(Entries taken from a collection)
=== Section Start ===

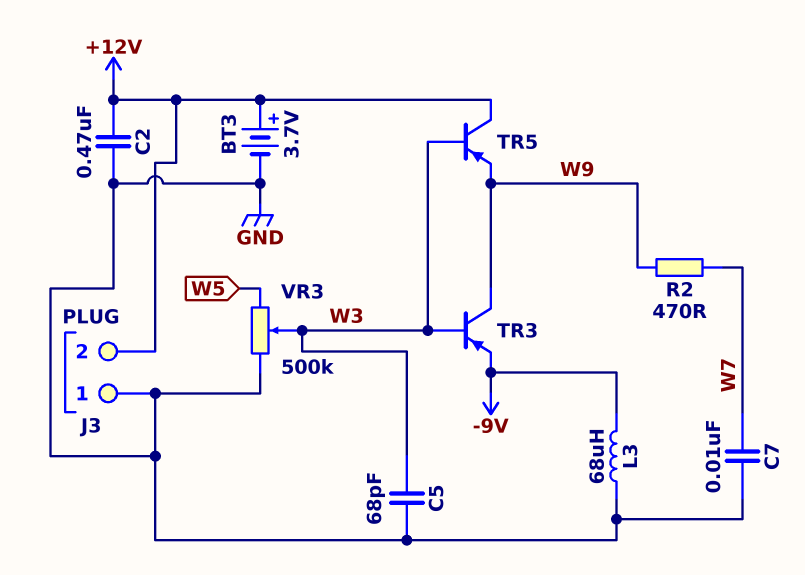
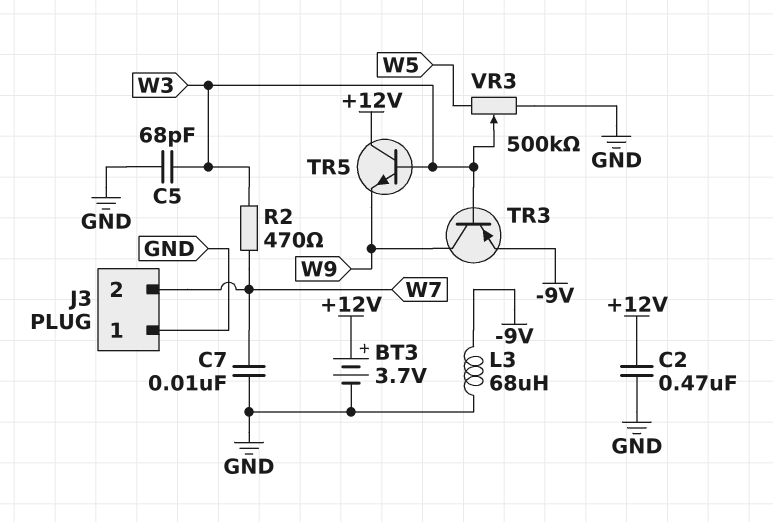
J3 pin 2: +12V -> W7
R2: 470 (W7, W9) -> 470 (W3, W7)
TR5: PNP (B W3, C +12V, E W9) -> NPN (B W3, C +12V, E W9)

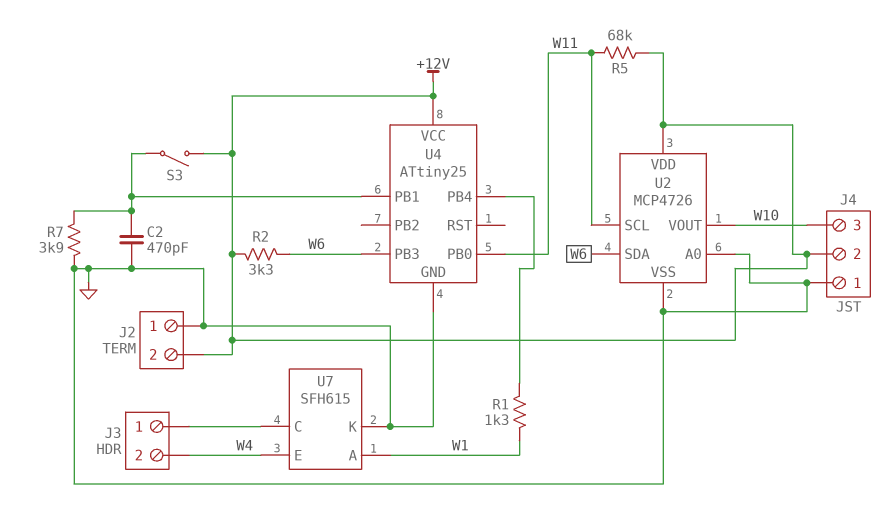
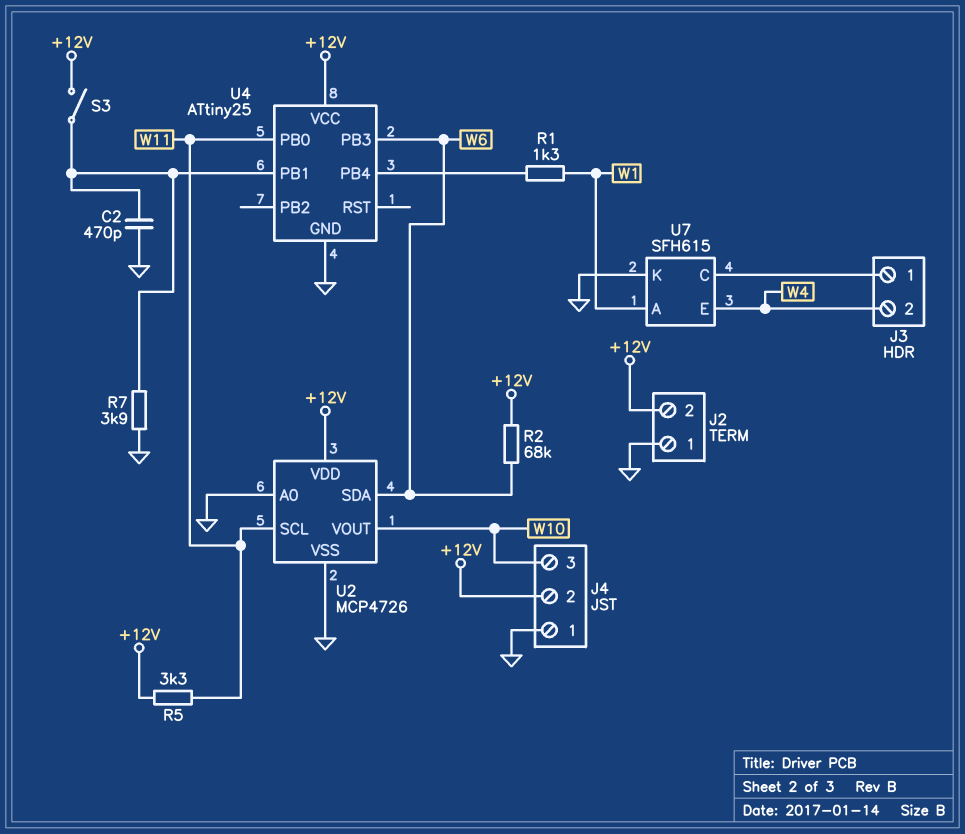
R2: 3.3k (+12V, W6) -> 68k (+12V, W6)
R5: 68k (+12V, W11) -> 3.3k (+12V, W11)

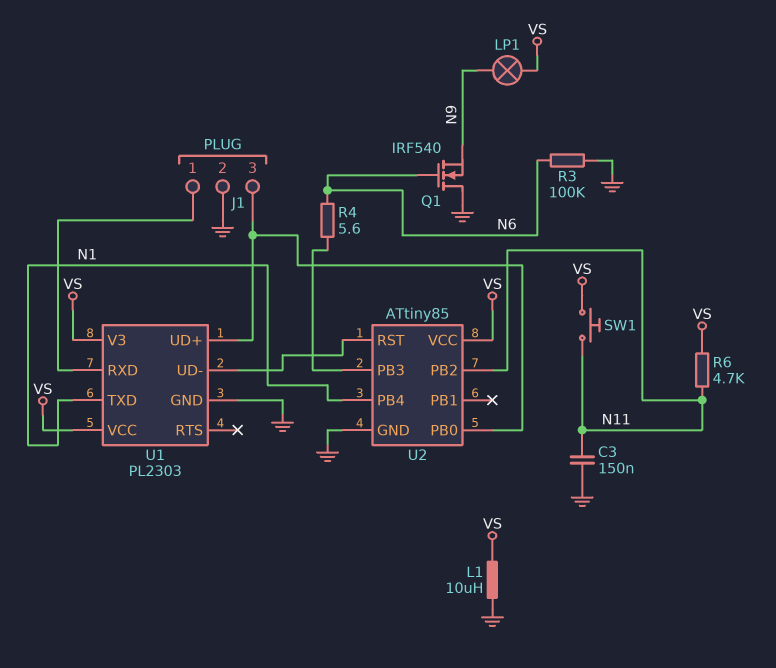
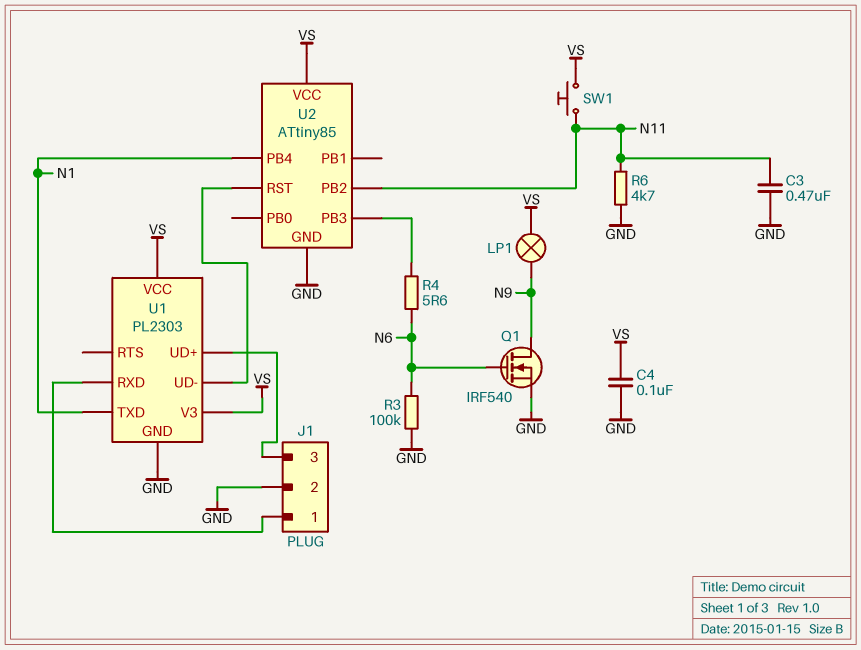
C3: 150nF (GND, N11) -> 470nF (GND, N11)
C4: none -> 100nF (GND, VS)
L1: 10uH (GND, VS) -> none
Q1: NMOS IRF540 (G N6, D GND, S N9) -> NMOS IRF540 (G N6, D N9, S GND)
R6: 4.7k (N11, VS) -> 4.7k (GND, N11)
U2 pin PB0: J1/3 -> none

=== Section End ===

* **Problem**
Write every line above out again exactly; pictures do not belong in the copy.

* **Answer area**
J3 pin 2: +12V -> W7
R2: 470 (W7, W9) -> 470 (W3, W7)
TR5: PNP (B W3, C +12V, E W9) -> NPN (B W3, C +12V, E W9)

R2: 3.3k (+12V, W6) -> 68k (+12V, W6)
R5: 68k (+12V, W11) -> 3.3k (+12V, W11)

C3: 150nF (GND, N11) -> 470nF (GND, N11)
C4: none -> 100nF (GND, VS)
L1: 10uH (GND, VS) -> none
Q1: NMOS IRF540 (G N6, D GND, S N9) -> NMOS IRF540 (G N6, D N9, S GND)
R6: 4.7k (N11, VS) -> 4.7k (GND, N11)
U2 pin PB0: J1/3 -> none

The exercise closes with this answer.